Count the lines in the entries below that contain the string "instrumentName", treating uppercase and lowercase letters as different. Reply with only that number.

=== RAW RECORDS ===
## BEGIN
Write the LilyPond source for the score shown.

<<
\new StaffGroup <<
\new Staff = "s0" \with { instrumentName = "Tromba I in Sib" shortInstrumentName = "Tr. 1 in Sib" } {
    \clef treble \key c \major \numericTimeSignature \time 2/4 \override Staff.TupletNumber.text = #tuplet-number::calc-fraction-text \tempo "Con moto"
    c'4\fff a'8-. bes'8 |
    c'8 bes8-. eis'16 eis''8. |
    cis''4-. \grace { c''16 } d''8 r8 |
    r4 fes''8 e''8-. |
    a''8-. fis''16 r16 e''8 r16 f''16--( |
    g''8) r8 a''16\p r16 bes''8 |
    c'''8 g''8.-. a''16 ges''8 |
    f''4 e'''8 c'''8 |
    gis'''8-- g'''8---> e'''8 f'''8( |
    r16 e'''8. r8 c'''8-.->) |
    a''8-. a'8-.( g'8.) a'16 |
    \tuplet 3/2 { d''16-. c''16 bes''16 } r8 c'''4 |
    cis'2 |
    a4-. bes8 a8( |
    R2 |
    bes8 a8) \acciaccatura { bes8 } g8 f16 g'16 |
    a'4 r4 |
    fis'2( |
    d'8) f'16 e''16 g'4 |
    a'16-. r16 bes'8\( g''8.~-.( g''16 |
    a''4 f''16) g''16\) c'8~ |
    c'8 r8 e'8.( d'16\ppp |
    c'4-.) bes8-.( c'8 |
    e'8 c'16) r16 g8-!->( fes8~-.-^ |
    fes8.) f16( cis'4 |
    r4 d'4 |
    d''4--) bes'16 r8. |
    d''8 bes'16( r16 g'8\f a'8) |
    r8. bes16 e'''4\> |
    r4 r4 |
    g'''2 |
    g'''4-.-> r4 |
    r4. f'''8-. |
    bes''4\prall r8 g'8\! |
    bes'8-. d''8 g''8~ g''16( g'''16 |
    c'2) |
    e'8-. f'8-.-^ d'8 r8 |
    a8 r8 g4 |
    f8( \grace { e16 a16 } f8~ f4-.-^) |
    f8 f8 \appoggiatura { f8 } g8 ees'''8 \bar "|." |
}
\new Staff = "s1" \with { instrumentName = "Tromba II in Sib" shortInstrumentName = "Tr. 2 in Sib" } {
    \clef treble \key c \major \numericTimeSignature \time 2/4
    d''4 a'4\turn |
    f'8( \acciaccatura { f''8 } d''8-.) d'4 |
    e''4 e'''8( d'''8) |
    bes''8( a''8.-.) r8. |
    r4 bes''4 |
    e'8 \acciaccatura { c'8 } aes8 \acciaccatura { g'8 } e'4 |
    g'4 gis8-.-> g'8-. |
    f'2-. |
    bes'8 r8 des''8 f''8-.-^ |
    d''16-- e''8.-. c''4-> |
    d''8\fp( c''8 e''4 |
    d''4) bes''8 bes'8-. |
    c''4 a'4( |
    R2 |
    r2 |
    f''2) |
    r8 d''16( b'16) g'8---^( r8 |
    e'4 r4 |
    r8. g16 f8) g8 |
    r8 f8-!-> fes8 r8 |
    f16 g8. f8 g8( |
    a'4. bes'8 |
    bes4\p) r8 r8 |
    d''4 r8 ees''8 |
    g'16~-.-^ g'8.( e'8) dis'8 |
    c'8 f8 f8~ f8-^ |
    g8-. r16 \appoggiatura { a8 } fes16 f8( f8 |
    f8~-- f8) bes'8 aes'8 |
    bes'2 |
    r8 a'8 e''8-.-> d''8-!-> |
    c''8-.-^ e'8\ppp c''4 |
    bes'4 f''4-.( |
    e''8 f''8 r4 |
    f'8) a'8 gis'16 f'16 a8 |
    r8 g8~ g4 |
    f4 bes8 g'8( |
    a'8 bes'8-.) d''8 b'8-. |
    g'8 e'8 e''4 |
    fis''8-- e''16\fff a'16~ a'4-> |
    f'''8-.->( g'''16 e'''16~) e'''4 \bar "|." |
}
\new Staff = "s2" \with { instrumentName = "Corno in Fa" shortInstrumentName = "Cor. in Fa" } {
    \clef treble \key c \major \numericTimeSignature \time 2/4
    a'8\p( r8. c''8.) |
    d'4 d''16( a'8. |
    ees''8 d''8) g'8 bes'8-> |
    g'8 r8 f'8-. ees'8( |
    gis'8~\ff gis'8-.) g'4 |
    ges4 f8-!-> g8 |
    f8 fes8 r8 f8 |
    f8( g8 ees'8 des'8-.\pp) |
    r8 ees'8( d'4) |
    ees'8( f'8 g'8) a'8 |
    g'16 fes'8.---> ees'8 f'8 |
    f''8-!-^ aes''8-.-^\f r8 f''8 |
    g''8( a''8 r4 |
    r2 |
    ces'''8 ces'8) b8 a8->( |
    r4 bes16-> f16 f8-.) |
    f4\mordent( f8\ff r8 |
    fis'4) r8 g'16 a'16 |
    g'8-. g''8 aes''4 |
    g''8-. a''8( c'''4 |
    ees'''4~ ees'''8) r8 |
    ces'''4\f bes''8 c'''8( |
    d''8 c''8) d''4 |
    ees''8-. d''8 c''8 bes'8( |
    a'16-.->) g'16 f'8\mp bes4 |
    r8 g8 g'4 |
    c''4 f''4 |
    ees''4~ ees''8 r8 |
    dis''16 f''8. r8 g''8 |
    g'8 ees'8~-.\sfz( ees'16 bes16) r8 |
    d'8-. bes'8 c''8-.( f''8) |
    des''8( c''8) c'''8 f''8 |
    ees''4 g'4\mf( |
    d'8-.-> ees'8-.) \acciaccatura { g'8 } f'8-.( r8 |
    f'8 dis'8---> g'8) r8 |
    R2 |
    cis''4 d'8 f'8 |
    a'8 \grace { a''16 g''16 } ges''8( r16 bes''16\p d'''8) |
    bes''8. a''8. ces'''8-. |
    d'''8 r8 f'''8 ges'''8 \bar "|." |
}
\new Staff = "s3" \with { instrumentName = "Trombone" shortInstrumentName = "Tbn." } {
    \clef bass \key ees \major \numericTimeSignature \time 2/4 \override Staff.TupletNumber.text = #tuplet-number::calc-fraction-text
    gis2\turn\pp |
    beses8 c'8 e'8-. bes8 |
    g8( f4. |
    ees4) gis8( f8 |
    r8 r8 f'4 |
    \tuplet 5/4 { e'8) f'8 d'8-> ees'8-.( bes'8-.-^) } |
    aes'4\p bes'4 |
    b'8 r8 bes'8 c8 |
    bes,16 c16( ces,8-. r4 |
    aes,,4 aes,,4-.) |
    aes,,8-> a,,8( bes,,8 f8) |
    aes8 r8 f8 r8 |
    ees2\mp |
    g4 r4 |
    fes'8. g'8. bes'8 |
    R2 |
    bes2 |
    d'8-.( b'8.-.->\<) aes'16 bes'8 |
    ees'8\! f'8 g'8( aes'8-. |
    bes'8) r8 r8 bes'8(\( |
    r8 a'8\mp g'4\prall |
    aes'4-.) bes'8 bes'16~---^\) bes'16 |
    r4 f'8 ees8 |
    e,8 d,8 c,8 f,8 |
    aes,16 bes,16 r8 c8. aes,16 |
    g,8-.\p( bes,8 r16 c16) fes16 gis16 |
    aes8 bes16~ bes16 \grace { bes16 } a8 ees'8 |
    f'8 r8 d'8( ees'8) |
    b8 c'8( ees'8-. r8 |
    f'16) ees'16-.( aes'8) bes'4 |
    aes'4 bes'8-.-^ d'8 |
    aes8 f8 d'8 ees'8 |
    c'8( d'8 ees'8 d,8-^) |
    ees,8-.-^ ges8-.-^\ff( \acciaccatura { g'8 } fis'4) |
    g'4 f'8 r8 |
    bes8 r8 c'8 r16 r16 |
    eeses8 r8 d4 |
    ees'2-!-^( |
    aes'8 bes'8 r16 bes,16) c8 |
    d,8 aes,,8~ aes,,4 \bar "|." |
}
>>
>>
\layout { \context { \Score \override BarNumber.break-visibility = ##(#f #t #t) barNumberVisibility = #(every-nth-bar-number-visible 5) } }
## END
=== SOLUTION FOR THIS EXERCISE ===
4